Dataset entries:
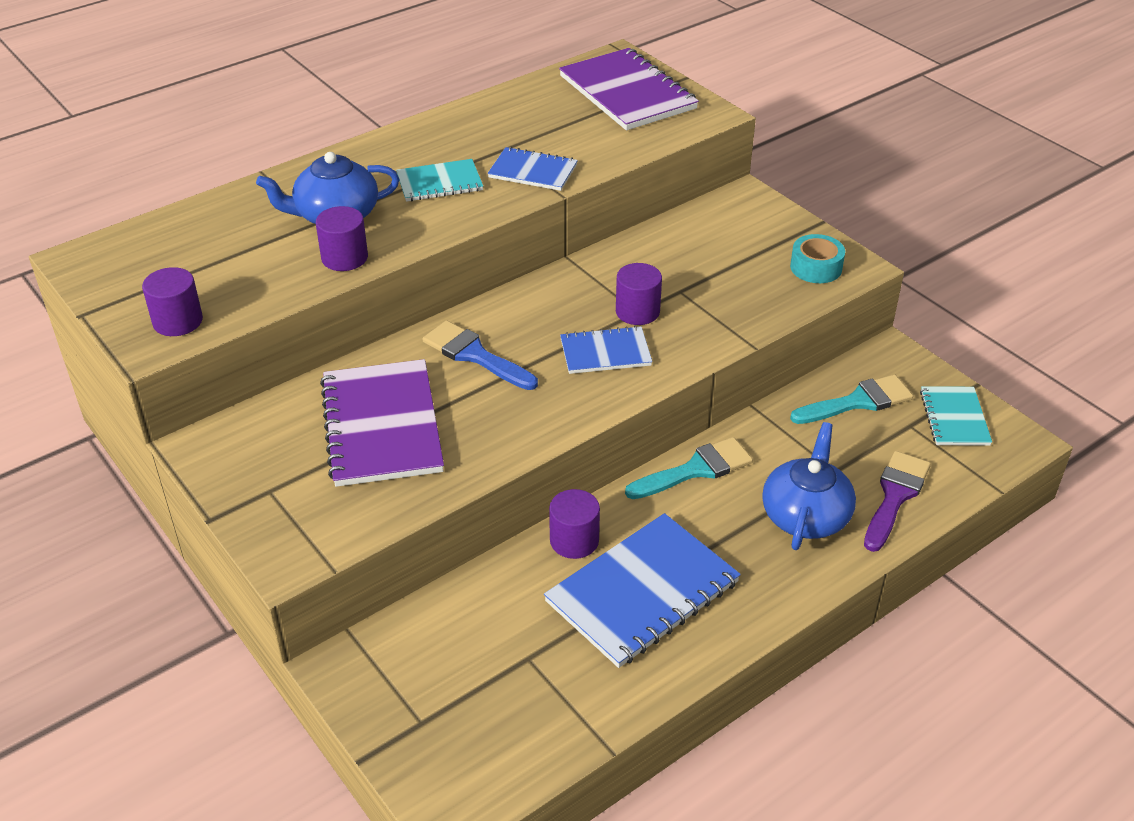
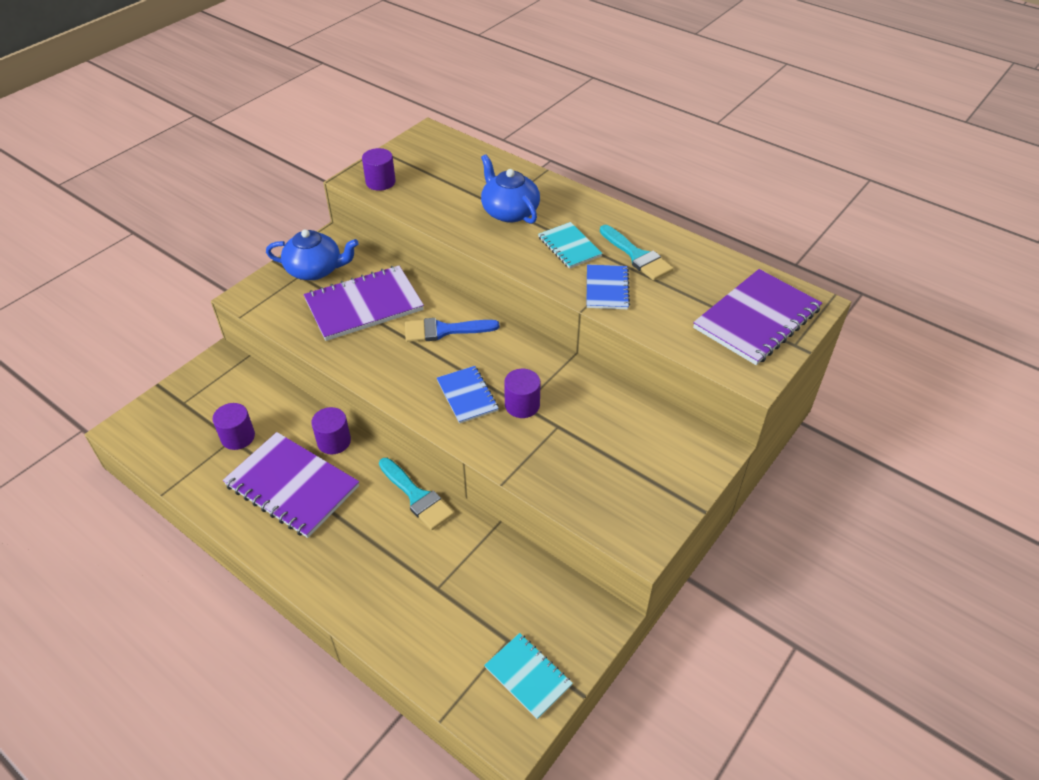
camera: 75 degrees right, 5 degrees up
purple cylinder [316,206,368,271] -> purple cylinder moved to [212,403,255,450]
blue brush [423,320,538,390] -> blue brush turned 120 degrees counterclockwise [405,318,499,342]
blue notebook [544,513,741,668] -> purple notebook [223,432,359,538]
blue teapot [762,422,856,550] -> blue teapot moved to [266,229,359,280]
turquoise tape [790,234,845,283] -> none
turquoise brush [790,374,913,424] -> turquoise brush moved to [600,225,673,280]
purple brush [864,451,931,552] -> none
turquoise notebook [920,386,992,446] -> turquoise notebook turned 60 degrees clockwise [484,633,573,719]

--- Task objective ---
All lines from the one with "blue brush [423,320,538,390]" to the end of the entries above are to be written out exactly, the first and last included.

--- Solved exercise ---
blue brush [423,320,538,390] -> blue brush turned 120 degrees counterclockwise [405,318,499,342]
blue notebook [544,513,741,668] -> purple notebook [223,432,359,538]
blue teapot [762,422,856,550] -> blue teapot moved to [266,229,359,280]
turquoise tape [790,234,845,283] -> none
turquoise brush [790,374,913,424] -> turquoise brush moved to [600,225,673,280]
purple brush [864,451,931,552] -> none
turquoise notebook [920,386,992,446] -> turquoise notebook turned 60 degrees clockwise [484,633,573,719]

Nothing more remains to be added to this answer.